(Records from a dataset)
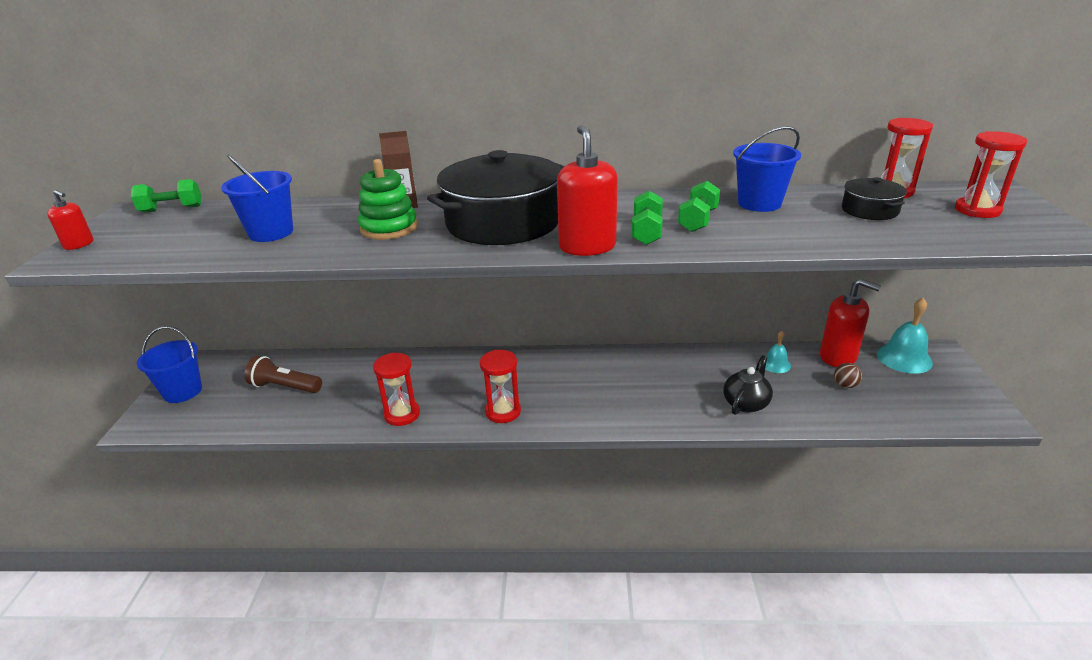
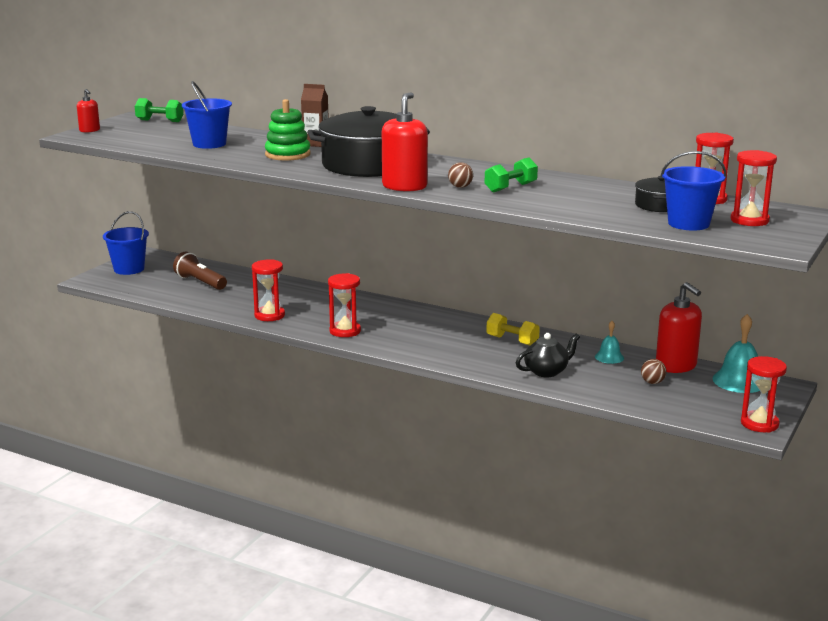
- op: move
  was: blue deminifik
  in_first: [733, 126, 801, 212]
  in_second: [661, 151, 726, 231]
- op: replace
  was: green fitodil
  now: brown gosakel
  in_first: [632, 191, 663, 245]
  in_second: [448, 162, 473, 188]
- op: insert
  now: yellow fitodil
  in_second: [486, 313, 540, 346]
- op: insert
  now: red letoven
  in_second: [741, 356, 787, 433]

**Exercise aim**
Pictures are to be left out; repeat all the remaining data exactly.

**Task result**
- op: move
  was: blue deminifik
  in_first: [733, 126, 801, 212]
  in_second: [661, 151, 726, 231]
- op: replace
  was: green fitodil
  now: brown gosakel
  in_first: [632, 191, 663, 245]
  in_second: [448, 162, 473, 188]
- op: insert
  now: yellow fitodil
  in_second: [486, 313, 540, 346]
- op: insert
  now: red letoven
  in_second: [741, 356, 787, 433]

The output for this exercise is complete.